Dataset excerpts:
Content starts

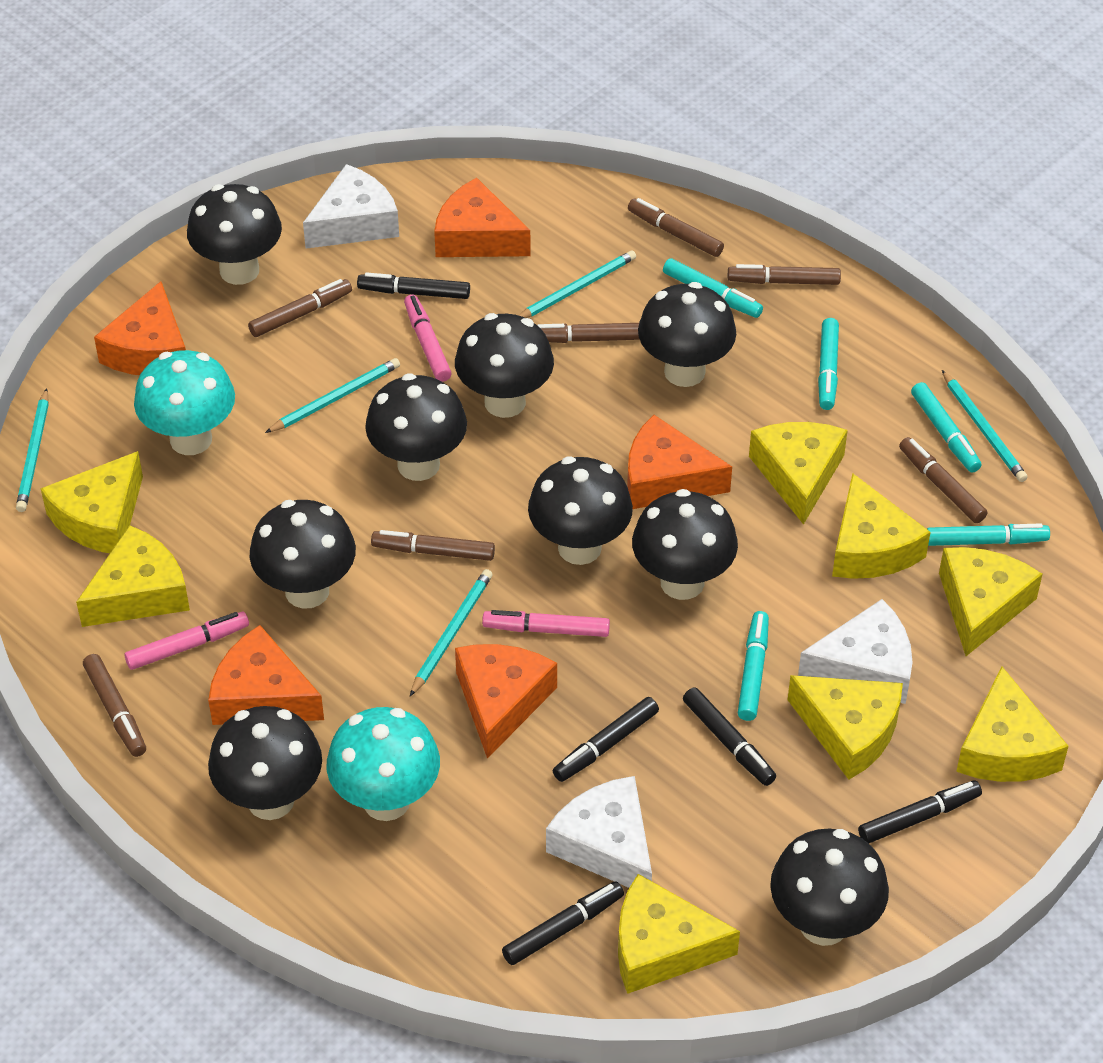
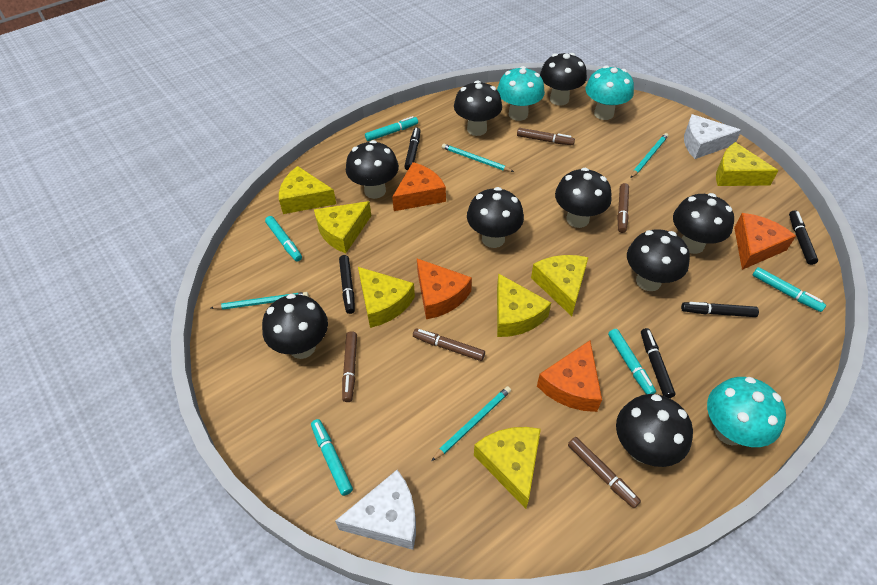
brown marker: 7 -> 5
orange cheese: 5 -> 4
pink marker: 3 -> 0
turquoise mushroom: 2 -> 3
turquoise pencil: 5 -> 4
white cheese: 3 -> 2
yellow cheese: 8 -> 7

Content ends

Work required: Only the text of the records belongs in the answer, printed exactly and without pictures.

Output below:
brown marker: 7 -> 5
orange cheese: 5 -> 4
pink marker: 3 -> 0
turquoise mushroom: 2 -> 3
turquoise pencil: 5 -> 4
white cheese: 3 -> 2
yellow cheese: 8 -> 7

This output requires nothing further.